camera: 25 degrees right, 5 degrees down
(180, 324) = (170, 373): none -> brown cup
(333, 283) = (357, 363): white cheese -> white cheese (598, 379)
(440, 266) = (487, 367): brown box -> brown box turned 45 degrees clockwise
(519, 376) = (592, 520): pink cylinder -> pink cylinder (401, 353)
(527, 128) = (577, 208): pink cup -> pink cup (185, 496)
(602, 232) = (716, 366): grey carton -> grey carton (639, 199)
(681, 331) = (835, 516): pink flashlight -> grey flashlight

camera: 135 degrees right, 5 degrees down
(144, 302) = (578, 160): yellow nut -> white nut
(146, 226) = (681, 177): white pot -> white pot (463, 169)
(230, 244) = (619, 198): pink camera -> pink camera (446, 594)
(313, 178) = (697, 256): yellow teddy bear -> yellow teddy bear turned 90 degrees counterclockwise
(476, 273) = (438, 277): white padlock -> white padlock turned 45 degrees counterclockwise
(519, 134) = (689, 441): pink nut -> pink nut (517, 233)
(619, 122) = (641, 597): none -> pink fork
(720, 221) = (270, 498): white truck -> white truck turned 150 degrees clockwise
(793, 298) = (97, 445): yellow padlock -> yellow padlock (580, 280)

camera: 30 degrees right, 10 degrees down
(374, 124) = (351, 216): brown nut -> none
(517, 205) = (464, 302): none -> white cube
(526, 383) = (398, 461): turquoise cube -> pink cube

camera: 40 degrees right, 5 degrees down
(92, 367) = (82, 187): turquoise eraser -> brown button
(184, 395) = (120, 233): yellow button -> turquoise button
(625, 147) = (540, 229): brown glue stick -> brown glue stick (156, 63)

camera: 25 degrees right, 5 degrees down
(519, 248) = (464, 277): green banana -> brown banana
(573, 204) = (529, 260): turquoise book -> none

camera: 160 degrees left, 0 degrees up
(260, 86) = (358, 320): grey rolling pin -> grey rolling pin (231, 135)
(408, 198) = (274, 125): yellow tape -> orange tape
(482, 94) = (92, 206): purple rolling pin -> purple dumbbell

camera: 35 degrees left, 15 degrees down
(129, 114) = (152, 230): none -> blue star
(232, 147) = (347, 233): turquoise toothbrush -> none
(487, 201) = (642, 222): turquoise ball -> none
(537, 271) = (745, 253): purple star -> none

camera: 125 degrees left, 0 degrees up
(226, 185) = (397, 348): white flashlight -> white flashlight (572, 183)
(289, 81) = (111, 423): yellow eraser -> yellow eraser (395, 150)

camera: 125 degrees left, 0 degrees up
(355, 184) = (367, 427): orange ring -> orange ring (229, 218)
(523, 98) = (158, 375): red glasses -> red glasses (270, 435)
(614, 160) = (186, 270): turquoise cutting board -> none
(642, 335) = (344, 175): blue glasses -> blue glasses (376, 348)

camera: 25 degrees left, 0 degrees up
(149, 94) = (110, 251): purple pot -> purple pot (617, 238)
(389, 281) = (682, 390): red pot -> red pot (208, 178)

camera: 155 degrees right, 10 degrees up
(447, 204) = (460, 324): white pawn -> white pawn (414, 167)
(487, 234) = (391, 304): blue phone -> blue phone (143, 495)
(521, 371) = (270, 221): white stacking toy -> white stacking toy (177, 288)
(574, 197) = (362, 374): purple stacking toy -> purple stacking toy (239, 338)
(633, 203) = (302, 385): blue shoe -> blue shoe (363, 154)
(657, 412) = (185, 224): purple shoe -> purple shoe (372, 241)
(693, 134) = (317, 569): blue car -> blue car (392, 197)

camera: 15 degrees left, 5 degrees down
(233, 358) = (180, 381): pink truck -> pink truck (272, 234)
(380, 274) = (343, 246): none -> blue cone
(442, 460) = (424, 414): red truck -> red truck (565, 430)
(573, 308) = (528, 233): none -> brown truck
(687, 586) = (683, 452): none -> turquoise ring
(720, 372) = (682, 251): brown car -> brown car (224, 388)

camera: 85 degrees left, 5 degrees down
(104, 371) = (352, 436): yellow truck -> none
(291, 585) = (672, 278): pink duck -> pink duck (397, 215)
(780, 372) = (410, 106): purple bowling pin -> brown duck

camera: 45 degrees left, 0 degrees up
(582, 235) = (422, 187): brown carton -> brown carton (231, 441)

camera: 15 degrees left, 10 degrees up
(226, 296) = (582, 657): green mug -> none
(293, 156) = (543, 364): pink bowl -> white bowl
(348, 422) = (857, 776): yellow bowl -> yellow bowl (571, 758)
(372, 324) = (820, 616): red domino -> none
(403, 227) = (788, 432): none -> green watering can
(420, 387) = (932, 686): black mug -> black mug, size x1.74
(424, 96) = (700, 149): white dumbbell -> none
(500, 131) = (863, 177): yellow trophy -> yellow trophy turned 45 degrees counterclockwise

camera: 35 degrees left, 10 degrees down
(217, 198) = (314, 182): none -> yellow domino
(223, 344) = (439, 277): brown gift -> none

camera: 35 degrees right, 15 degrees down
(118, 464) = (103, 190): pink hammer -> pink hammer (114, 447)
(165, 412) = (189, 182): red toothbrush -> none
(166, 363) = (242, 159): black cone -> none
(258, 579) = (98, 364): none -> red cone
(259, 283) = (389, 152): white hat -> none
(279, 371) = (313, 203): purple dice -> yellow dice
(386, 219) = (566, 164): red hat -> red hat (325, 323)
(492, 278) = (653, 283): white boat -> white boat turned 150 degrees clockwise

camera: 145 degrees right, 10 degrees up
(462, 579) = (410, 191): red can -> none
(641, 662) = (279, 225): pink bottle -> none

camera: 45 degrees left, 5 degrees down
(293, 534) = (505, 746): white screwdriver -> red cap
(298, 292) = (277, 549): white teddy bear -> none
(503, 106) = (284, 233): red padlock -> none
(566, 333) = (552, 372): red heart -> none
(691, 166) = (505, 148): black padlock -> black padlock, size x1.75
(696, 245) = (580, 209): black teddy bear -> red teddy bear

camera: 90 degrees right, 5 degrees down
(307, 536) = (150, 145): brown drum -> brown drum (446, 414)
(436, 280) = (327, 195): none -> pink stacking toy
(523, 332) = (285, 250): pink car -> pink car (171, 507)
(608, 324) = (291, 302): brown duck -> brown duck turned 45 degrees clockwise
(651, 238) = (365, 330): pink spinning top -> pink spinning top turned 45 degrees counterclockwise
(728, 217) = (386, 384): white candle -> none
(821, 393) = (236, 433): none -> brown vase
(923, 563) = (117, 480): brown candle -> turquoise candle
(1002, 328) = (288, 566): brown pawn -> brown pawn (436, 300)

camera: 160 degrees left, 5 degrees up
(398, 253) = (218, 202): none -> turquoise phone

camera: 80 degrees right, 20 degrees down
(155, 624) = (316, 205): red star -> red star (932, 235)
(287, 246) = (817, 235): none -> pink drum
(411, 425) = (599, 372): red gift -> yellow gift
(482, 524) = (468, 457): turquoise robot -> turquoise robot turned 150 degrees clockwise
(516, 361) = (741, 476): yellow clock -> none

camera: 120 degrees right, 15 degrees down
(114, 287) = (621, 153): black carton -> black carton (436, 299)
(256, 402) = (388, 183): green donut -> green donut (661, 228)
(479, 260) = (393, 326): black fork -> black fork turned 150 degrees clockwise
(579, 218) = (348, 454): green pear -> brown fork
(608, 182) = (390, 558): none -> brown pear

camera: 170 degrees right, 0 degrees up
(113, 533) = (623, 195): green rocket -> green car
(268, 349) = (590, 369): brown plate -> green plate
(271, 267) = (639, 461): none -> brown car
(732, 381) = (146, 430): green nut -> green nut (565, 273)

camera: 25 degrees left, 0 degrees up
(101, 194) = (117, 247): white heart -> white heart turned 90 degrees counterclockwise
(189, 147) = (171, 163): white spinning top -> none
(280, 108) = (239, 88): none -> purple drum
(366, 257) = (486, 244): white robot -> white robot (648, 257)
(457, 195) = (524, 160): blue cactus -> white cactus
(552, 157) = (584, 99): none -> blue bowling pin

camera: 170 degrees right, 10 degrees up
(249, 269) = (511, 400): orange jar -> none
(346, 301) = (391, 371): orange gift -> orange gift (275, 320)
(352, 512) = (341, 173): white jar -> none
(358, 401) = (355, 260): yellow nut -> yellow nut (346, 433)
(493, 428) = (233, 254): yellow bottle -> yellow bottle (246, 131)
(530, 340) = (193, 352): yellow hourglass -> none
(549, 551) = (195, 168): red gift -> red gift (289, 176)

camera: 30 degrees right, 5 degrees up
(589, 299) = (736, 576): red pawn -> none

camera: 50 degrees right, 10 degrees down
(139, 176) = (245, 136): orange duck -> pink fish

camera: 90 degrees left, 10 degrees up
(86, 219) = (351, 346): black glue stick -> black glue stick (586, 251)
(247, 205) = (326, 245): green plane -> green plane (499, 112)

+ + + + +

▶ [What is needed] Look above for the line holding "(693, 134) = (317, 569): blue". Print it and every line after it, exactly, through the line holding "(298, 292) = (277, 549): white".

▶ [Solution]
(693, 134) = (317, 569): blue car -> blue car (392, 197)

camera: 15 degrees left, 5 degrees down
(233, 358) = (180, 381): pink truck -> pink truck (272, 234)
(380, 274) = (343, 246): none -> blue cone
(442, 460) = (424, 414): red truck -> red truck (565, 430)
(573, 308) = (528, 233): none -> brown truck
(687, 586) = (683, 452): none -> turquoise ring
(720, 372) = (682, 251): brown car -> brown car (224, 388)

camera: 85 degrees left, 5 degrees down
(104, 371) = (352, 436): yellow truck -> none
(291, 585) = (672, 278): pink duck -> pink duck (397, 215)
(780, 372) = (410, 106): purple bowling pin -> brown duck

camera: 45 degrees left, 0 degrees up
(582, 235) = (422, 187): brown carton -> brown carton (231, 441)

camera: 15 degrees left, 10 degrees up
(226, 296) = (582, 657): green mug -> none
(293, 156) = (543, 364): pink bowl -> white bowl
(348, 422) = (857, 776): yellow bowl -> yellow bowl (571, 758)
(372, 324) = (820, 616): red domino -> none
(403, 227) = (788, 432): none -> green watering can
(420, 387) = (932, 686): black mug -> black mug, size x1.74
(424, 96) = (700, 149): white dumbbell -> none
(500, 131) = (863, 177): yellow trophy -> yellow trophy turned 45 degrees counterclockwise

camera: 35 degrees left, 10 degrees down
(217, 198) = (314, 182): none -> yellow domino
(223, 344) = (439, 277): brown gift -> none

camera: 35 degrees right, 15 degrees down
(118, 464) = (103, 190): pink hammer -> pink hammer (114, 447)
(165, 412) = (189, 182): red toothbrush -> none
(166, 363) = (242, 159): black cone -> none
(258, 579) = (98, 364): none -> red cone
(259, 283) = (389, 152): white hat -> none
(279, 371) = (313, 203): purple dice -> yellow dice
(386, 219) = (566, 164): red hat -> red hat (325, 323)
(492, 278) = (653, 283): white boat -> white boat turned 150 degrees clockwise

camera: 145 degrees right, 10 degrees up
(462, 579) = (410, 191): red can -> none
(641, 662) = (279, 225): pink bottle -> none

camera: 45 degrees left, 5 degrees down
(293, 534) = (505, 746): white screwdriver -> red cap
(298, 292) = (277, 549): white teddy bear -> none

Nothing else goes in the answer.